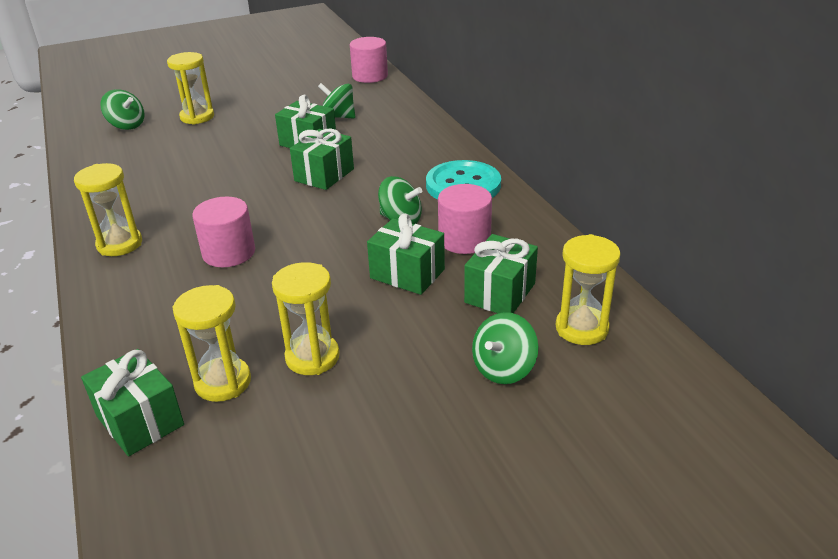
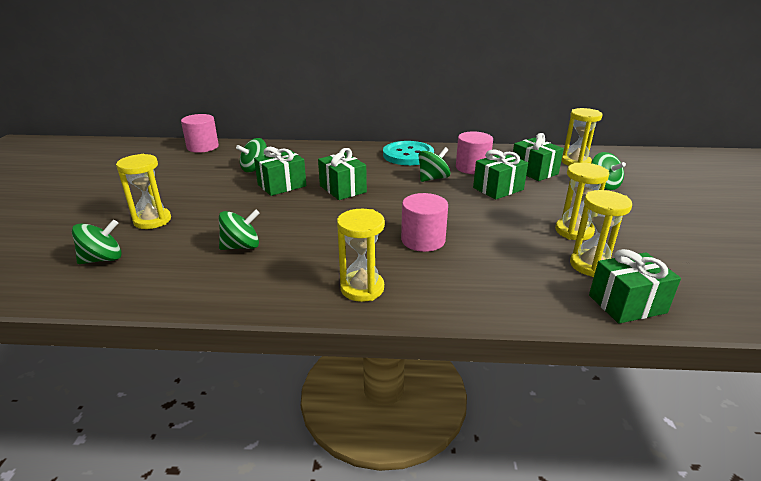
camera: 65 degrees left, 5 degrees down
(170, 167) = (241, 246): none -> green spinning top

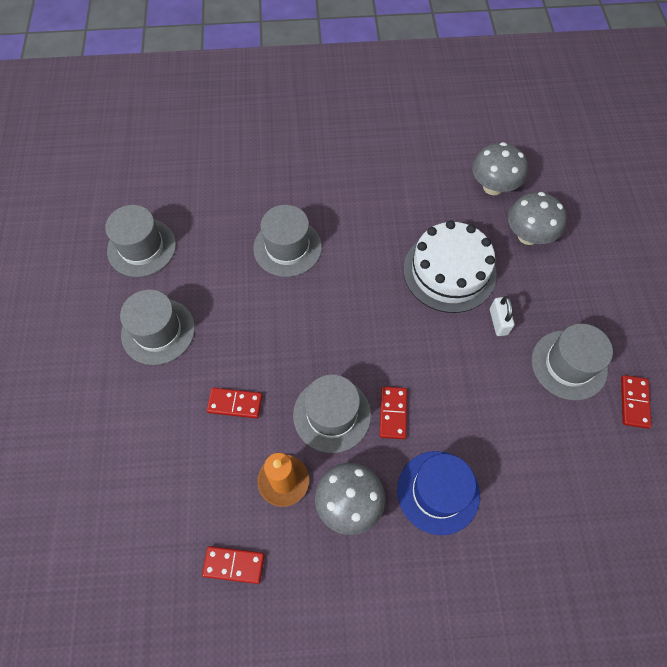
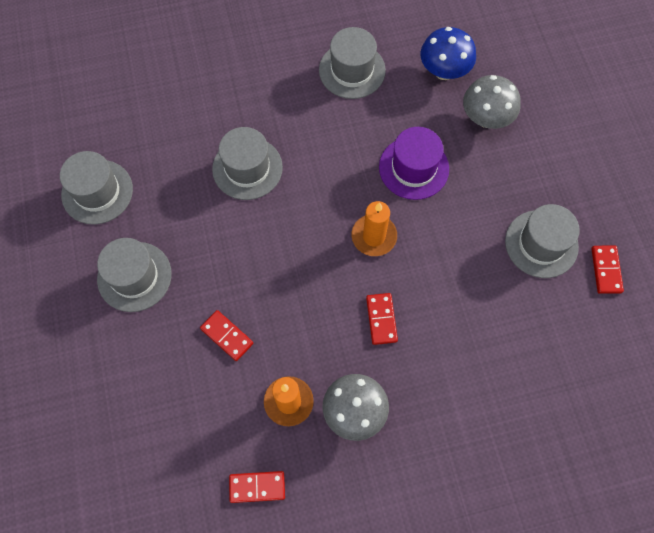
camera: 10 degrees left, 5 degrees up
(235, 403) = (227, 336): red domino -> red domino turned 45 degrees clockwise
(332, 414) = (323, 330): grey hat -> grey hat (352, 70)
(399, 330) = (374, 236): none -> orange candle
(438, 492) = (435, 386): blue hat -> none
(449, 271) = (413, 168): white cake -> purple hat
(493, 187) = (444, 71): grey mushroom -> blue mushroom
(498, 322) = (469, 212): white padlock -> none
=====
▸ **Task directions**: Return all the data above as written, leaving out only the pictures.

▸ **Exercise solution**:
camera: 65 degrees left, 5 degrees down
(170, 167) = (241, 246): none -> green spinning top

camera: 10 degrees left, 5 degrees up
(235, 403) = (227, 336): red domino -> red domino turned 45 degrees clockwise
(332, 414) = (323, 330): grey hat -> grey hat (352, 70)
(399, 330) = (374, 236): none -> orange candle
(438, 492) = (435, 386): blue hat -> none
(449, 271) = (413, 168): white cake -> purple hat
(493, 187) = (444, 71): grey mushroom -> blue mushroom
(498, 322) = (469, 212): white padlock -> none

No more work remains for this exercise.